-- Recorded information follows --

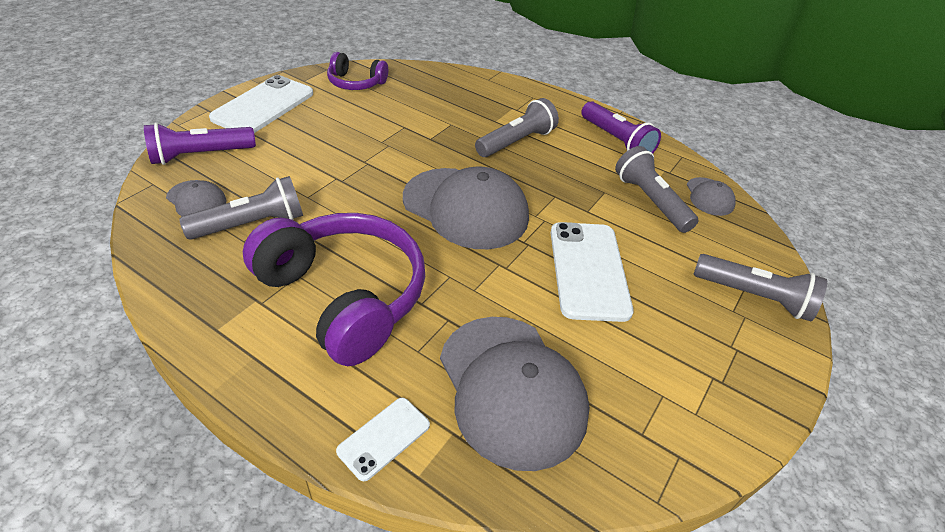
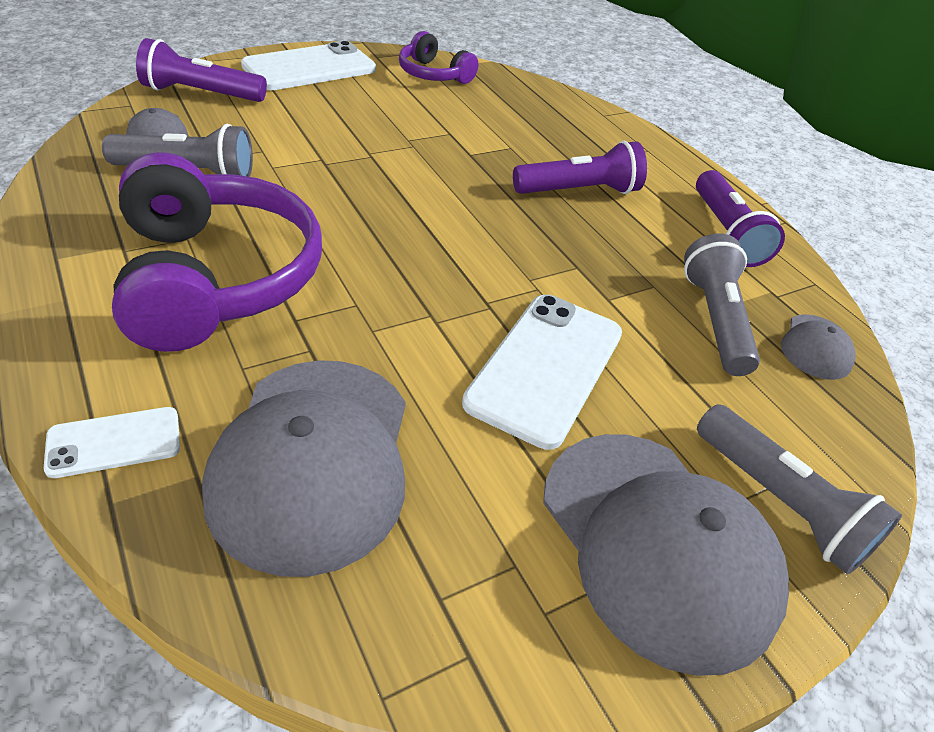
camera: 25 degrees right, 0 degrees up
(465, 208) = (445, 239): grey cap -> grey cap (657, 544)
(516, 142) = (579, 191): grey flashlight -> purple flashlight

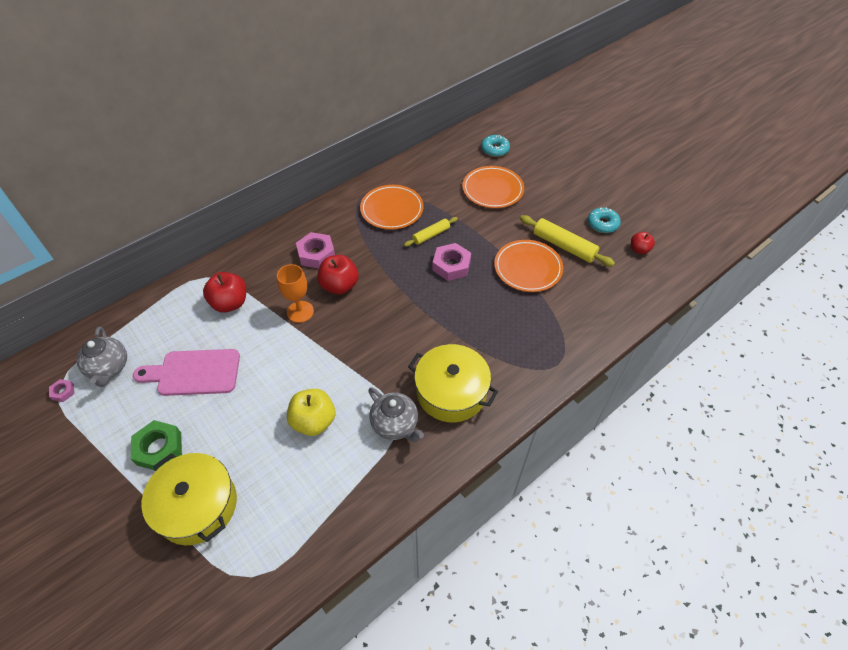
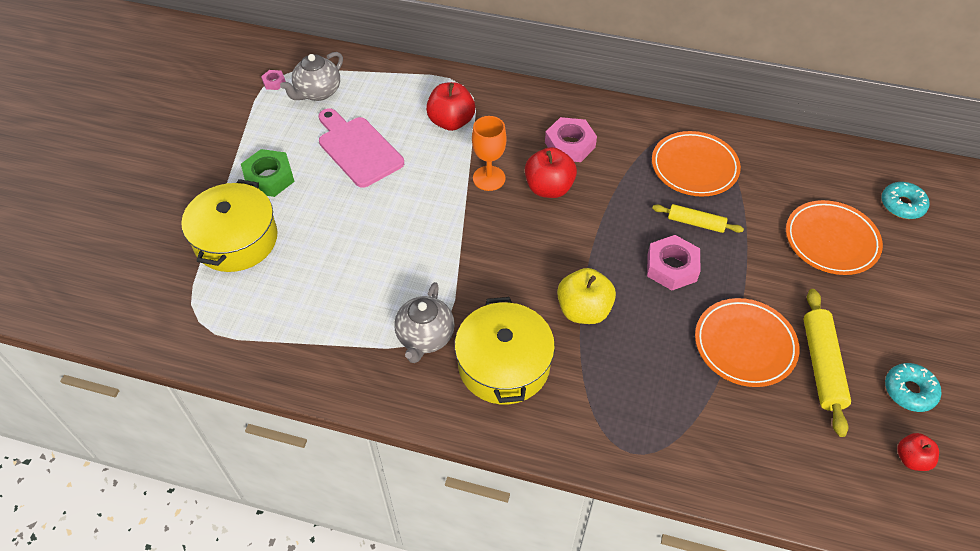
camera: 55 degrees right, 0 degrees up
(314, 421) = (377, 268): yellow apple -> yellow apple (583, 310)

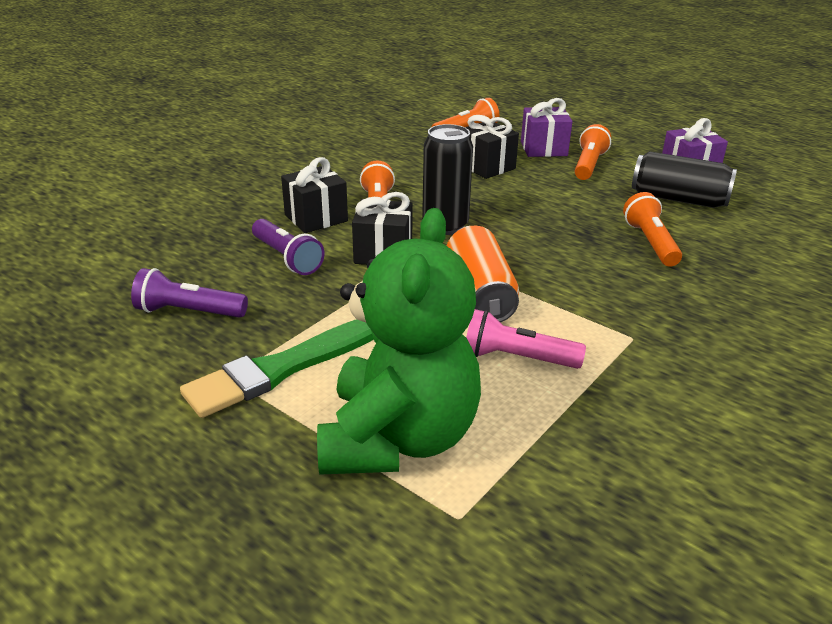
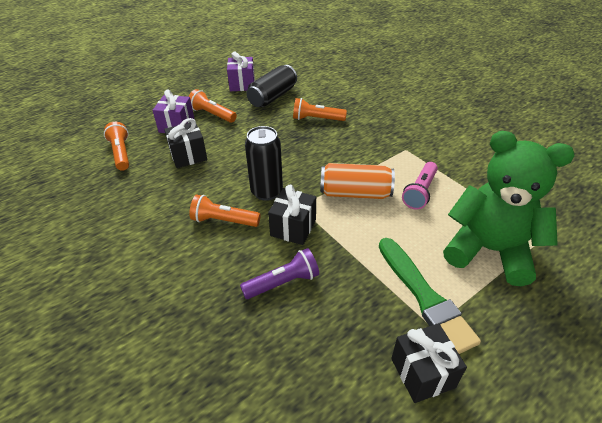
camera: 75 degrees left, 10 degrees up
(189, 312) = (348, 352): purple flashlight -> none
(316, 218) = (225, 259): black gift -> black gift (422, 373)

-- Recorded information concluded --

Extract each line from the listing that holds the word "camera".

▸ Answer to this exercise
camera: 25 degrees right, 0 degrees up
camera: 55 degrees right, 0 degrees up
camera: 75 degrees left, 10 degrees up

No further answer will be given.